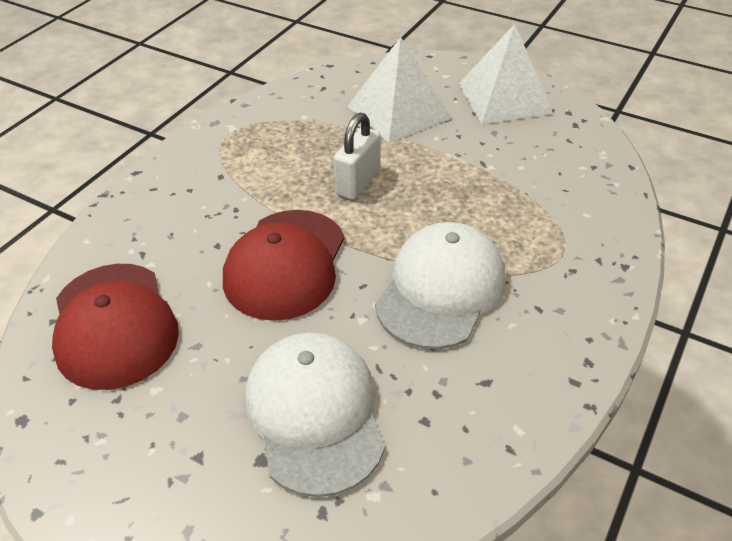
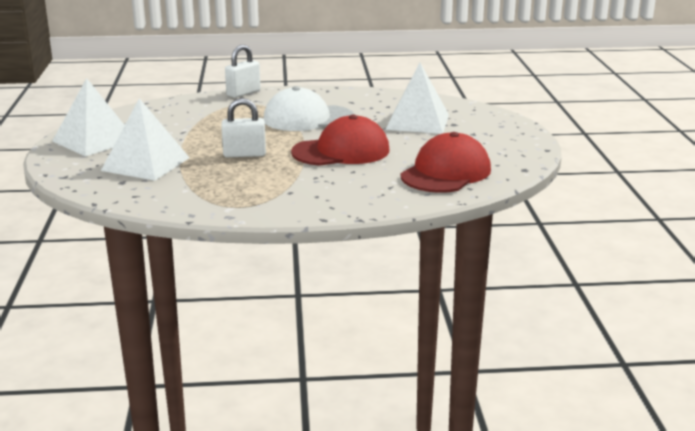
camera: 125 degrees left, 20 degrees down
white cap [245,333,385,497] -> white pyramid [386,63,449,134]
none -> white padlock [225,45,261,98]

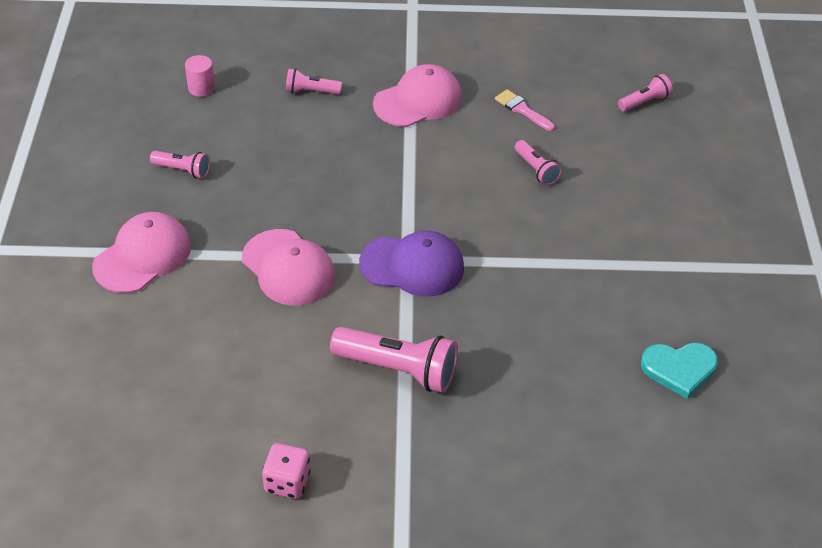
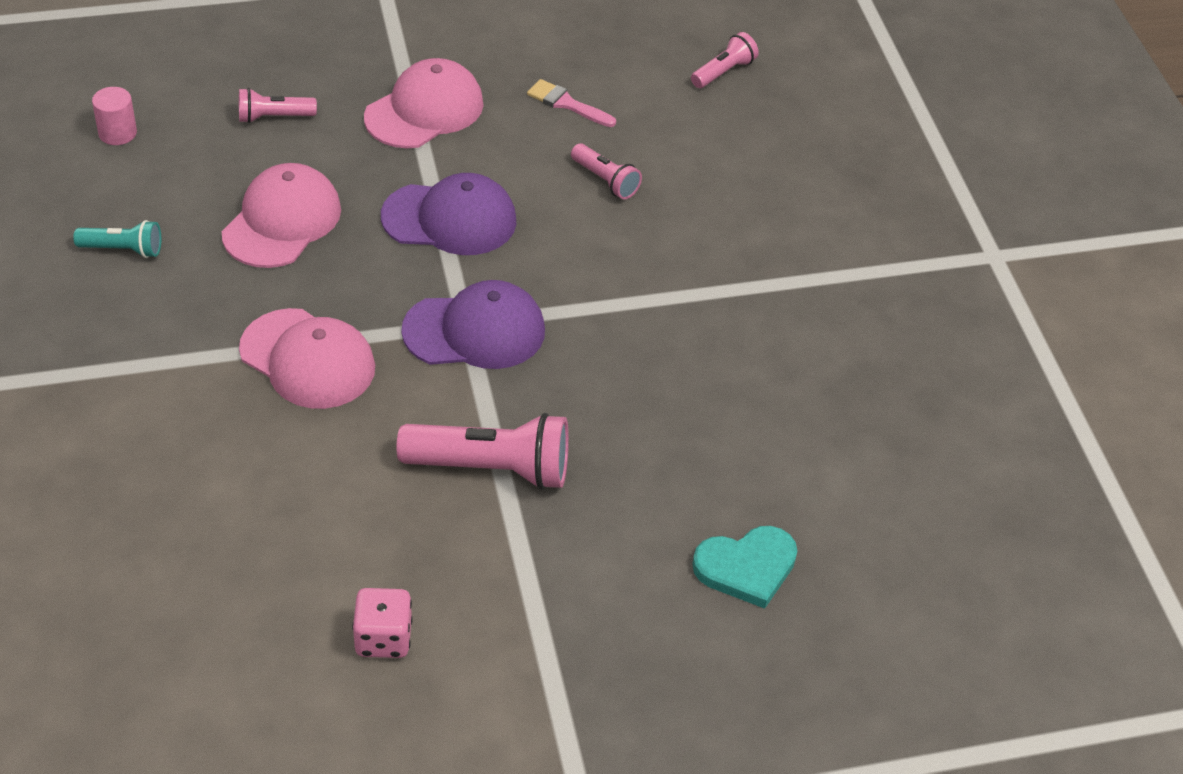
camera: 15 degrees left, 0 degrees up
pink cap [92,212,191,293] -> pink cap moved to [222,163,341,268]
pink flashlight [150,151,210,179] -> turquoise flashlight [73,220,161,258]
turquoise heart [641,343,718,399] -> turquoise heart moved to [692,526,797,609]
none -> purple cap [381,173,516,255]

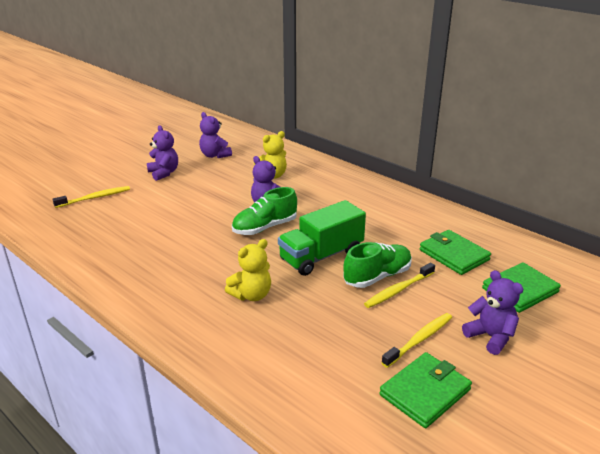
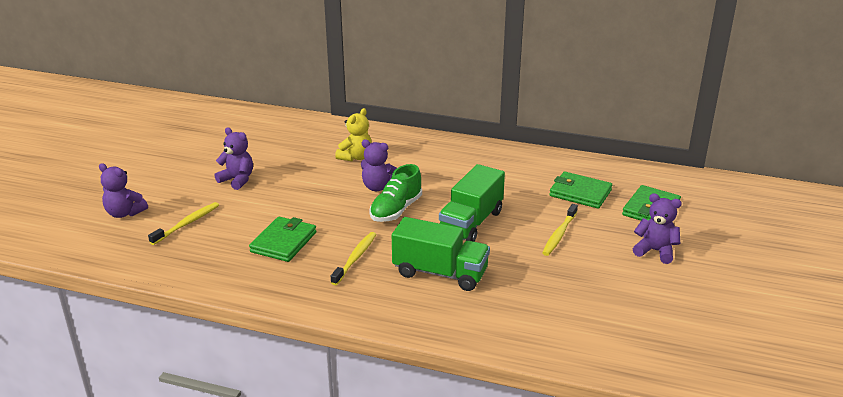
camera: 25 degrees left, 0 degrees up
purple teddy bear [199,112,232,158] -> purple teddy bear moved to [99,163,148,218]
yellow teddy bear [225,239,271,301] -> green truck [392,217,490,291]
green shoe [343,242,412,288] -> none
green wallet [379,352,472,428] -> green wallet moved to [249,216,317,262]
yellow toothbrush [381,313,452,368] -> yellow toothbrush moved to [331,232,376,285]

━━━━━━━━━━━━━━━━━━━━

Copy out the line containing "green wallet [379,352,472,428]", then every line after it through the end of the listing, exactly and with nothing else.

green wallet [379,352,472,428] -> green wallet moved to [249,216,317,262]
yellow toothbrush [381,313,452,368] -> yellow toothbrush moved to [331,232,376,285]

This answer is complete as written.